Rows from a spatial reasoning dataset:

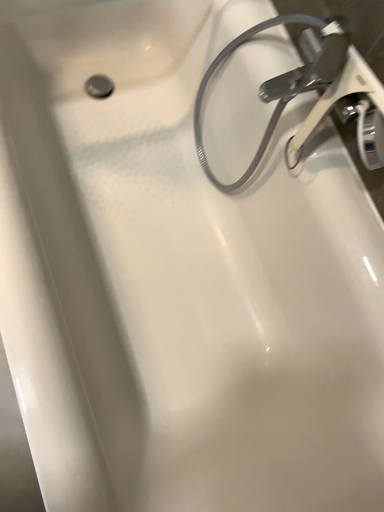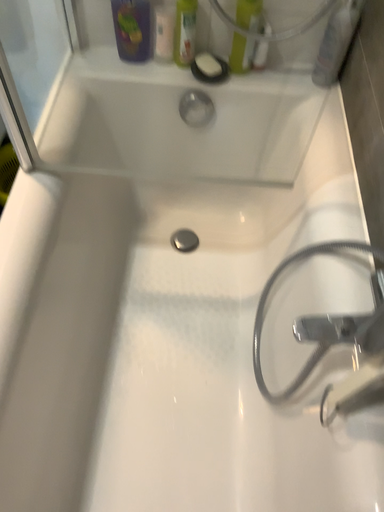
Question: How did the camera likely rotate when shooting the video?

Choices:
 (A) rotated left
 (B) rotated right

Answer: (A)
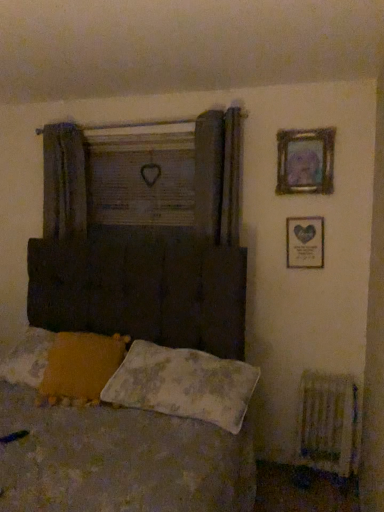
Question: Considering the relative sizes of metallic silver picture frame at upper right, the first picture frame from the bottom, and metallic gold picture frame at upper right, the first picture frame when ordered from top to bottom, in the image provided, is metallic silver picture frame at upper right, the first picture frame from the bottom, smaller than metallic gold picture frame at upper right, the first picture frame when ordered from top to bottom,?

Choices:
 (A) yes
 (B) no

Answer: (A)

Question: Considering the relative sizes of metallic silver picture frame at upper right, the first picture frame from the bottom, and metallic gold picture frame at upper right, the first picture frame when ordered from top to bottom, in the image provided, is metallic silver picture frame at upper right, the first picture frame from the bottom, shorter than metallic gold picture frame at upper right, the first picture frame when ordered from top to bottom,?

Choices:
 (A) no
 (B) yes

Answer: (B)

Question: Is metallic silver picture frame at upper right, which is counted as the second picture frame, starting from the top, looking in the opposite direction of metallic gold picture frame at upper right, the second picture frame ordered from the bottom?

Choices:
 (A) yes
 (B) no

Answer: (B)

Question: From the image's perspective, would you say metallic silver picture frame at upper right, the first picture frame from the bottom, is shown under metallic gold picture frame at upper right, the first picture frame when ordered from top to bottom?

Choices:
 (A) yes
 (B) no

Answer: (A)

Question: Is metallic silver picture frame at upper right, the first picture frame from the bottom, wider than metallic gold picture frame at upper right, the second picture frame ordered from the bottom?

Choices:
 (A) no
 (B) yes

Answer: (A)

Question: In terms of width, does textured fabric bed at center look wider or thinner when compared to metallic silver picture frame at upper right, the first picture frame from the bottom?

Choices:
 (A) thin
 (B) wide

Answer: (B)

Question: Do you think textured fabric bed at center is within metallic silver picture frame at upper right, which is counted as the second picture frame, starting from the top, or outside of it?

Choices:
 (A) inside
 (B) outside

Answer: (B)

Question: Considering their positions, is textured fabric bed at center located in front of or behind metallic silver picture frame at upper right, the first picture frame from the bottom?

Choices:
 (A) behind
 (B) front

Answer: (B)

Question: Is textured fabric bed at center to the left or to the right of metallic silver picture frame at upper right, the first picture frame from the bottom, in the image?

Choices:
 (A) left
 (B) right

Answer: (A)

Question: In terms of height, does yellow fabric pillow at lower left, which is the 2th pillow in right-to-left order, look taller or shorter compared to fluffy white pillow at lower center, which is the second pillow from left to right?

Choices:
 (A) tall
 (B) short

Answer: (A)

Question: From the image's perspective, is yellow fabric pillow at lower left, placed as the first pillow when sorted from left to right, above or below fluffy white pillow at lower center, which is the second pillow from left to right?

Choices:
 (A) above
 (B) below

Answer: (A)

Question: Is yellow fabric pillow at lower left, which is the 2th pillow in right-to-left order, in front of or behind fluffy white pillow at lower center, which is the second pillow from left to right, in the image?

Choices:
 (A) front
 (B) behind

Answer: (B)

Question: Looking at the image, does yellow fabric pillow at lower left, placed as the first pillow when sorted from left to right, seem bigger or smaller compared to fluffy white pillow at lower center, placed as the 1th pillow when sorted from right to left?

Choices:
 (A) small
 (B) big

Answer: (A)

Question: Looking at the image, does wooden frame at upper center seem bigger or smaller compared to yellow fabric pillow at lower left, which is the 2th pillow in right-to-left order?

Choices:
 (A) small
 (B) big

Answer: (A)

Question: From the image's perspective, relative to yellow fabric pillow at lower left, which is the 2th pillow in right-to-left order, is wooden frame at upper center above or below?

Choices:
 (A) below
 (B) above

Answer: (B)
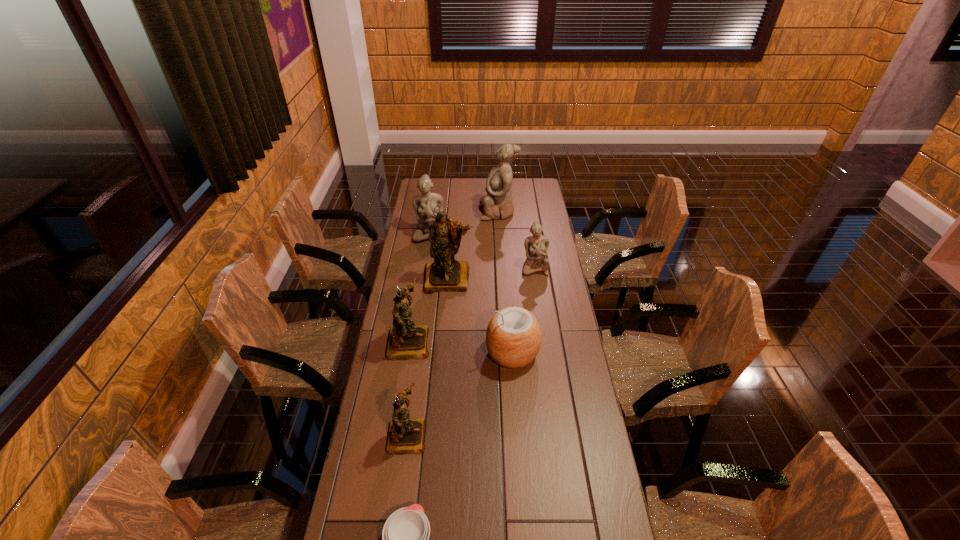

▸ **Direction**:
Count the lines in the entries above that contain the word "wooden", and reply with only that number.

▸ **Answer for the task**:
2